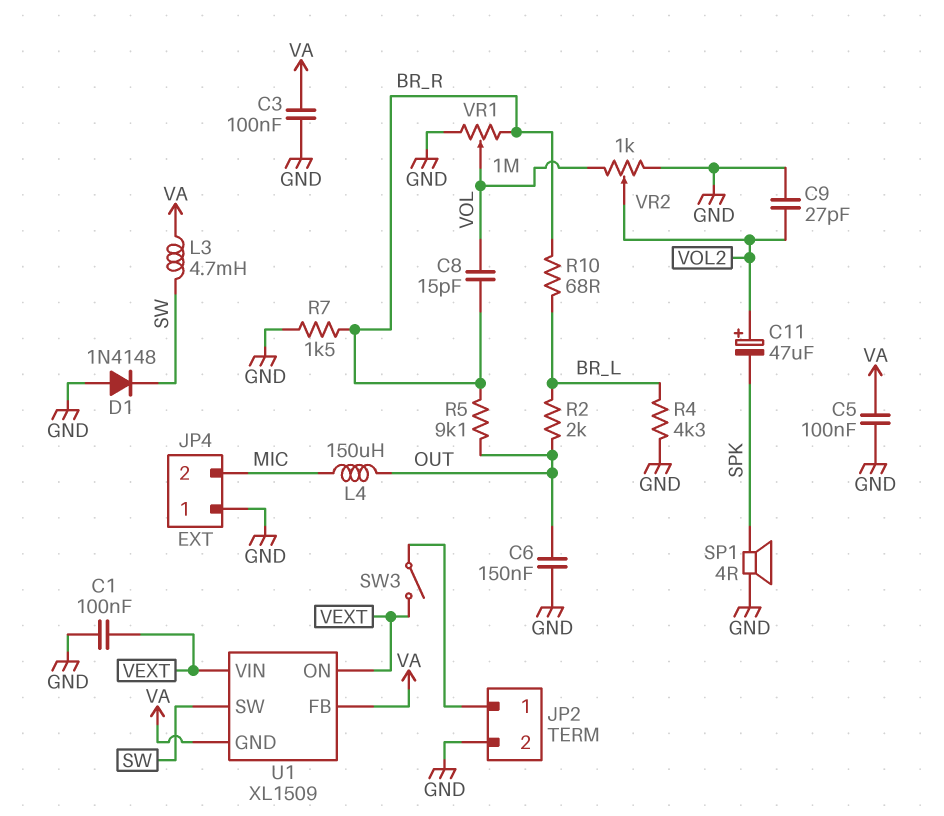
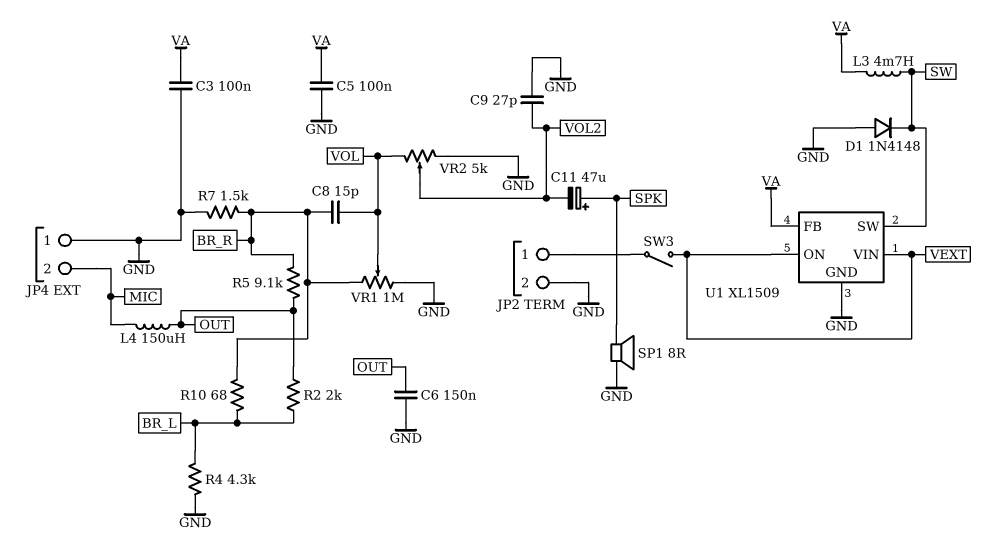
C1: 100nF (GND, VEXT) -> none
C11: 47uF (plus VOL2, minus SPK) -> 47uF (plus SPK, minus VOL2)
SP1: speaker 4R (GND, SPK) -> speaker 8R (GND, SPK)
U1 pin GND: VA -> GND
VR2: 1k (GND, VOL, wiper VOL2) -> 5k (GND, VOL, wiper VOL2)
━━━━━━━━━━━━━━━━
Exercise directions
Would you transcribe all of the entries above exactly, minus the images?

Response to this exercise
C1: 100nF (GND, VEXT) -> none
C11: 47uF (plus VOL2, minus SPK) -> 47uF (plus SPK, minus VOL2)
SP1: speaker 4R (GND, SPK) -> speaker 8R (GND, SPK)
U1 pin GND: VA -> GND
VR2: 1k (GND, VOL, wiper VOL2) -> 5k (GND, VOL, wiper VOL2)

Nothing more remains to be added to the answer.